- [Required work]:
Reproduce, exactly, the lines of the material below from the line containing "black heart: 4 -> 2" through the line containing "purple bucket: 2 -> 4", with both end lines included and nothing else.

- [Source information]:
★ ★ ★
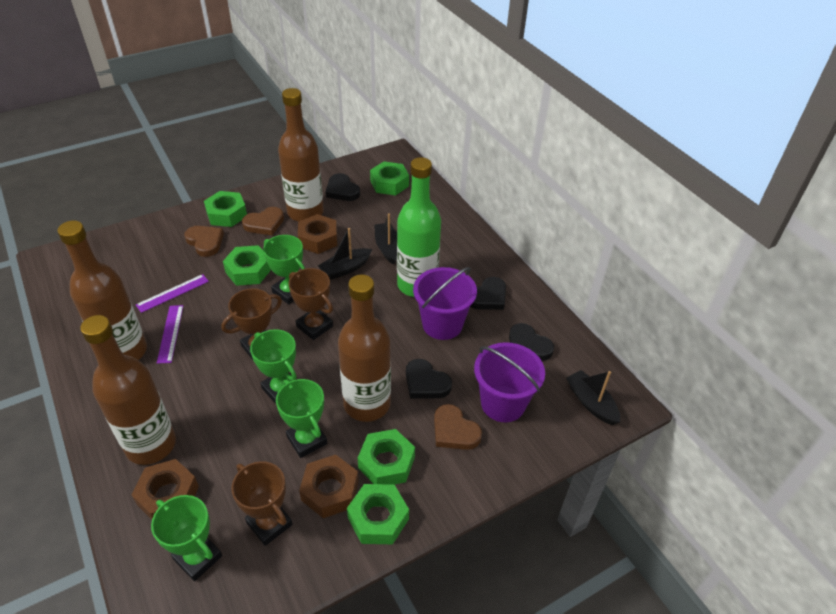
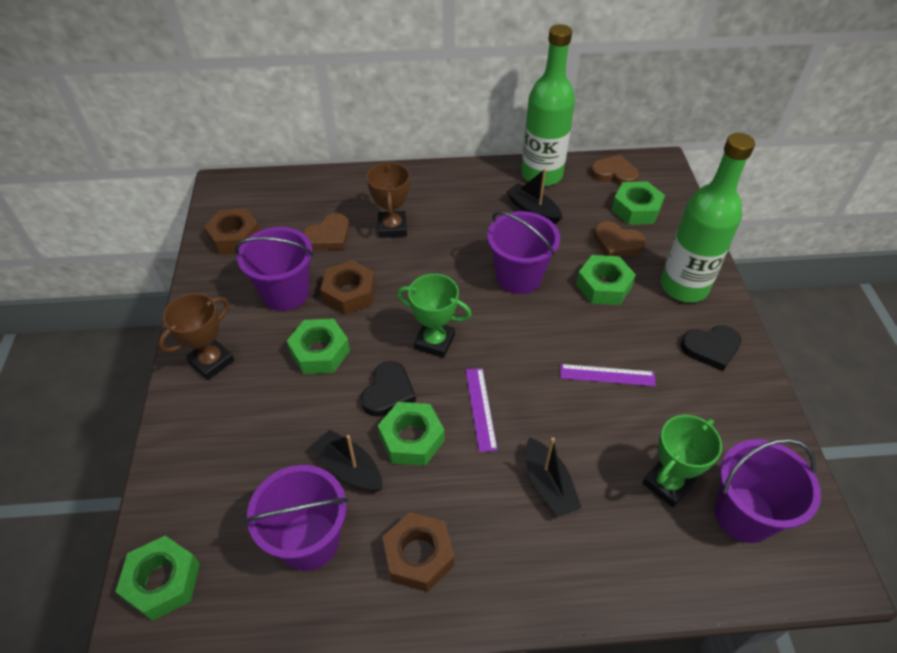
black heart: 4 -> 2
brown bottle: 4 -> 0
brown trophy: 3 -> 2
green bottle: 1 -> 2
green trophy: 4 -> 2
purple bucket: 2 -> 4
★ ★ ★
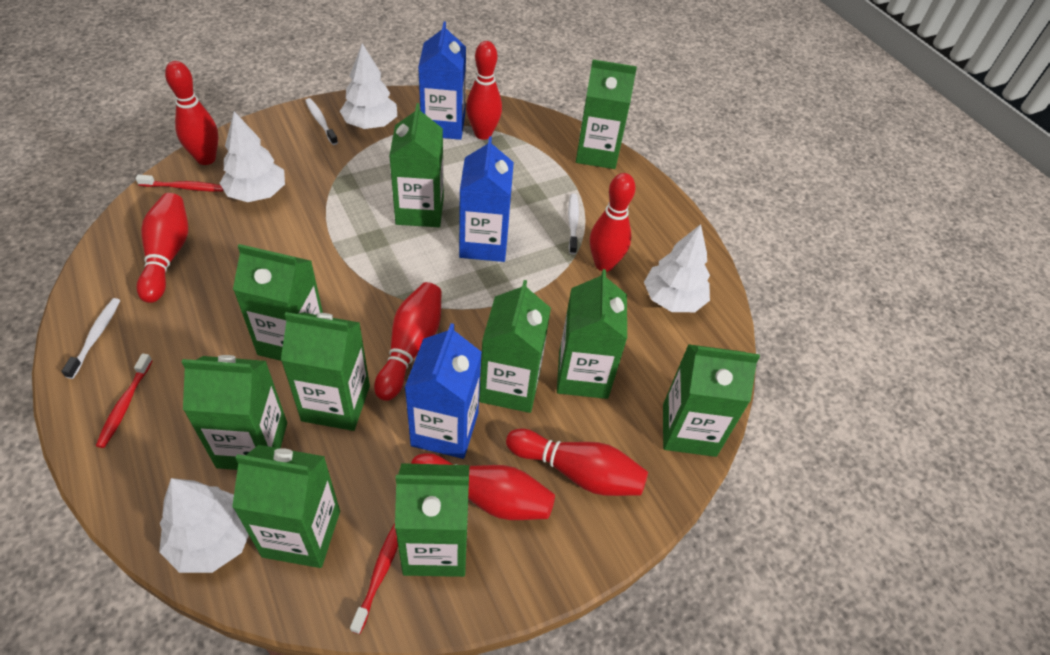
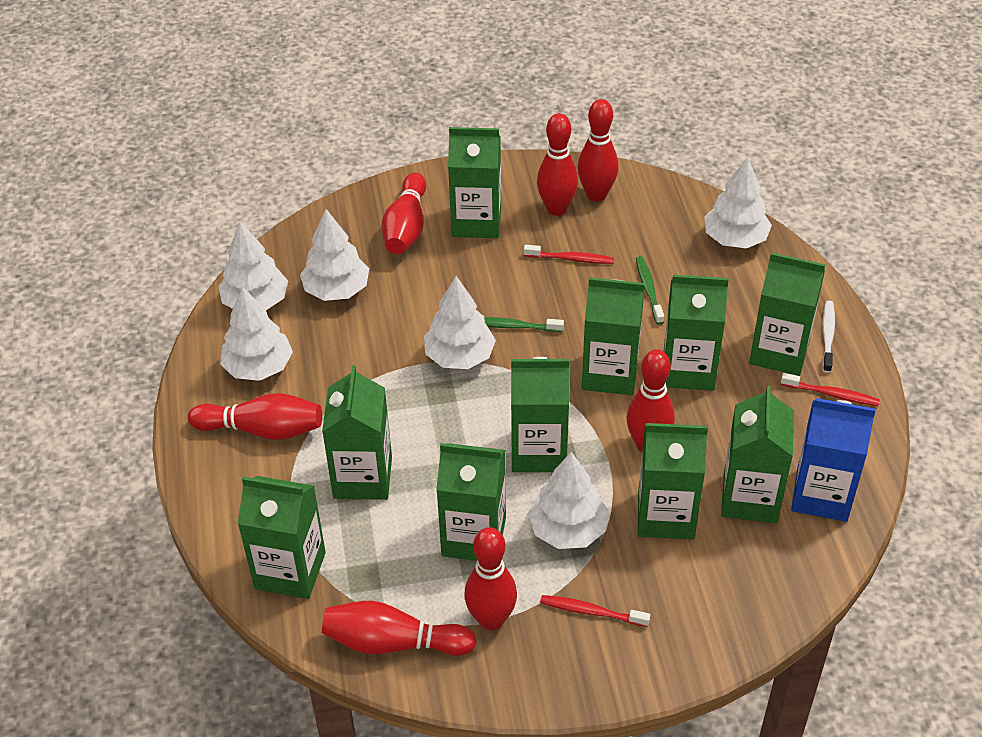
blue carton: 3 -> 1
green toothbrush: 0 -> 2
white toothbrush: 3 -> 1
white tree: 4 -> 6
★ ★ ★
- [Finished exercise]:
black heart: 4 -> 2
brown bottle: 4 -> 0
brown trophy: 3 -> 2
green bottle: 1 -> 2
green trophy: 4 -> 2
purple bucket: 2 -> 4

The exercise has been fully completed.